--- What to work on ---
Where a line holds the word "brown", copy it from the records.

--- Material provided ---
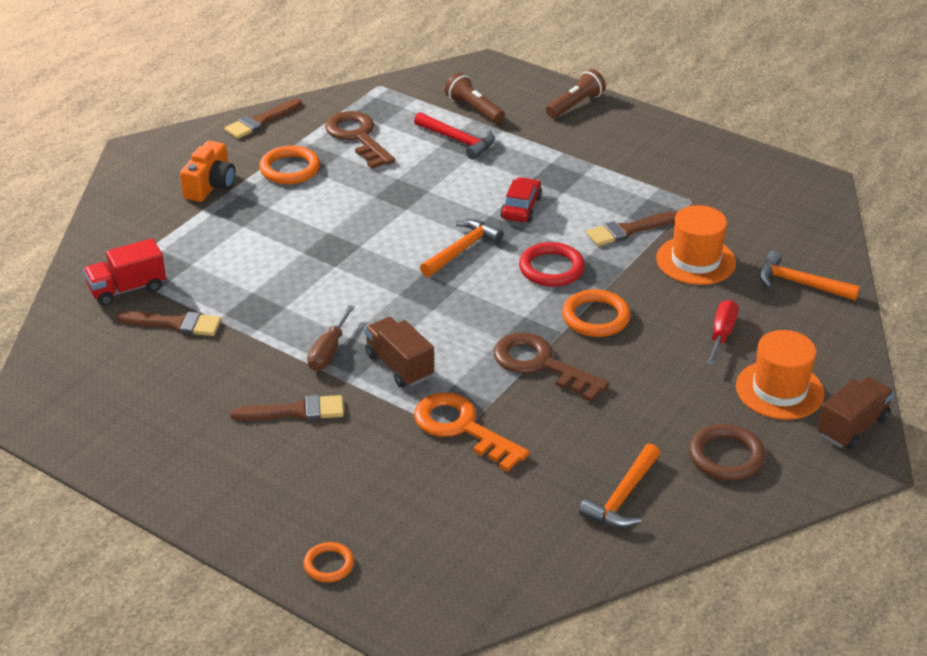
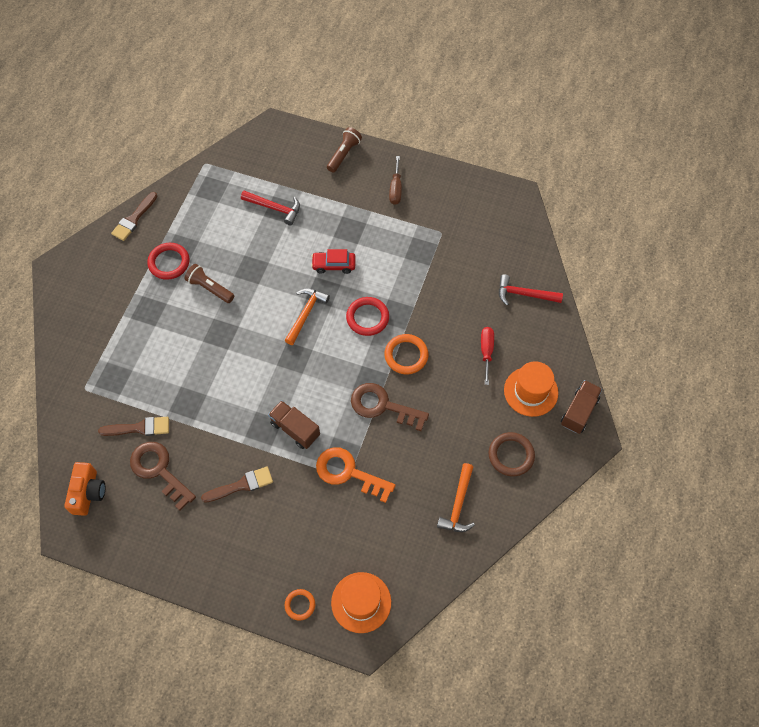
camera: 15 degrees left, 25 degrees up
(127, 289) = (97, 404): red truck -> none
(210, 186) = (120, 291): orange camera -> orange camera (88, 493)
(290, 169) = (169, 262): orange ring -> red ring
(328, 352) = (247, 428): brown screwdriver -> brown screwdriver (395, 189)
(357, 137) = (205, 220): brown key -> brown key (159, 470)
(474, 109) = (277, 174): brown flashlight -> brown flashlight (210, 288)
(521, 208) = (334, 265): red car -> red car turned 90 degrees counterclockwise
(628, 230) = (407, 270): brown brush -> none
(695, 261) = (456, 289): orange hat -> orange hat (361, 602)
(799, 283) = (524, 294): orange hammer -> red hammer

--- Solution below ---
(328, 352) = (247, 428): brown screwdriver -> brown screwdriver (395, 189)
(357, 137) = (205, 220): brown key -> brown key (159, 470)
(474, 109) = (277, 174): brown flashlight -> brown flashlight (210, 288)
(628, 230) = (407, 270): brown brush -> none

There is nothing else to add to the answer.